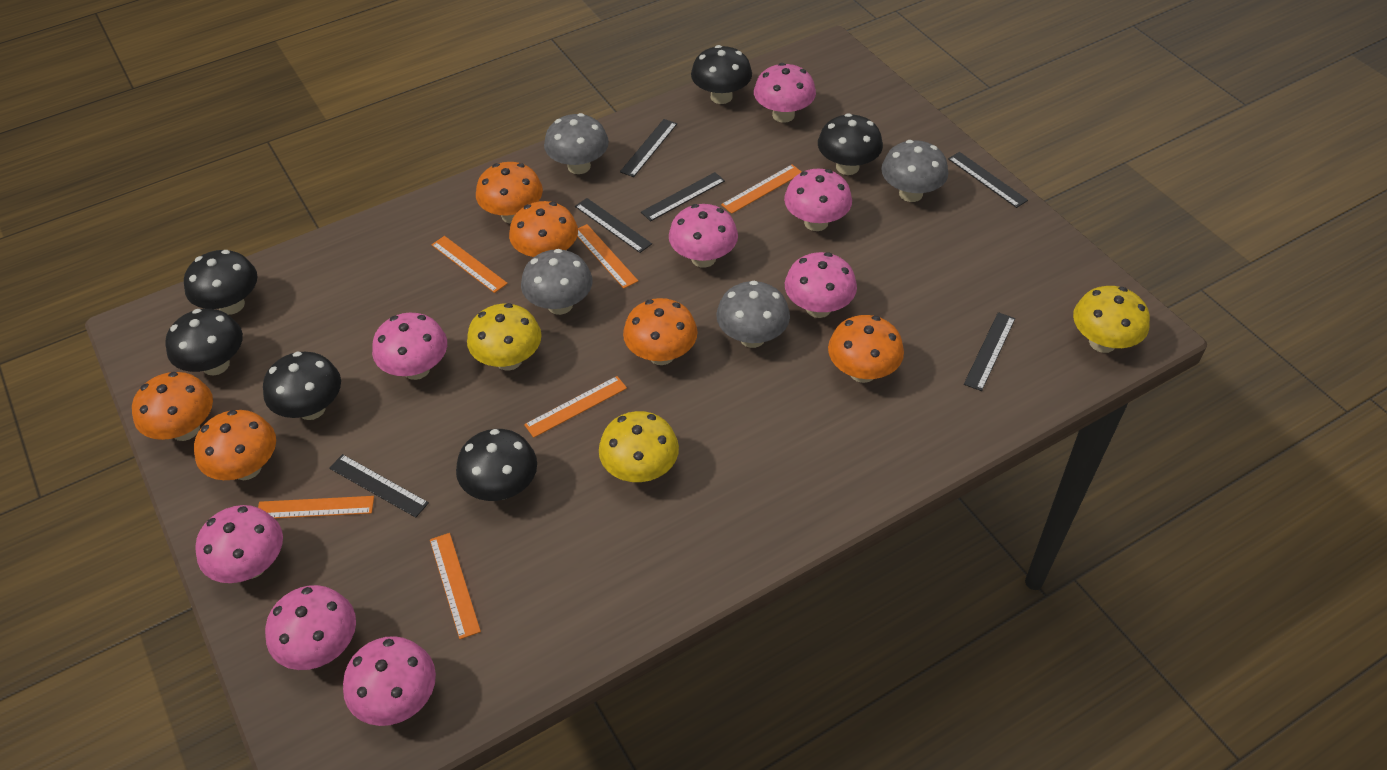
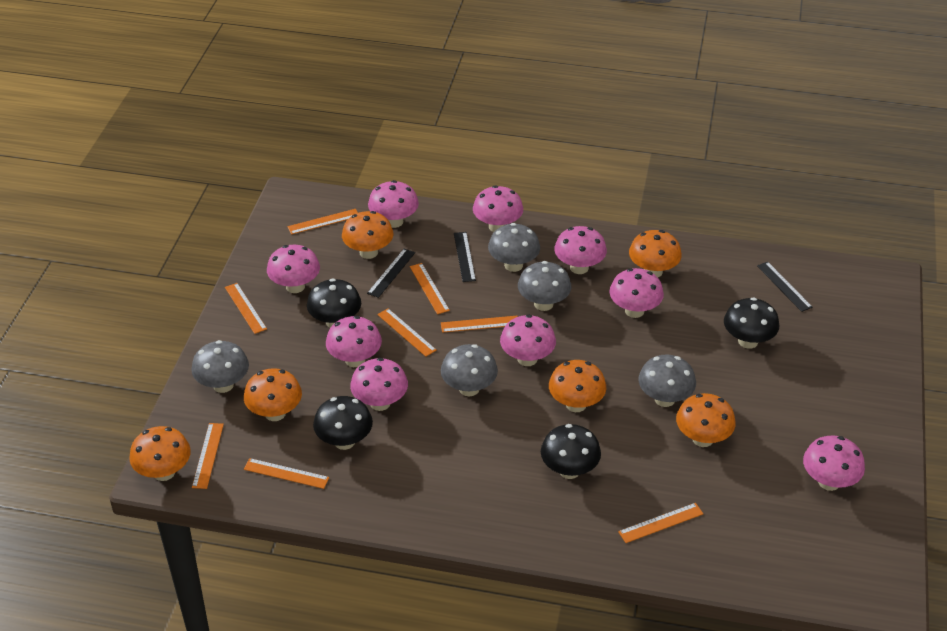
black mushroom: 6 -> 4
black ruler: 6 -> 3
grey mushroom: 4 -> 5
orange ruler: 6 -> 8
pink mushroom: 8 -> 9
yellow mushroom: 3 -> 0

■ ■ ■ ■ ■ ■ ■

## [Exercise goal]
Copy out each line of the material above that holds the word "mushroom".

## [Task response]
black mushroom: 6 -> 4
grey mushroom: 4 -> 5
pink mushroom: 8 -> 9
yellow mushroom: 3 -> 0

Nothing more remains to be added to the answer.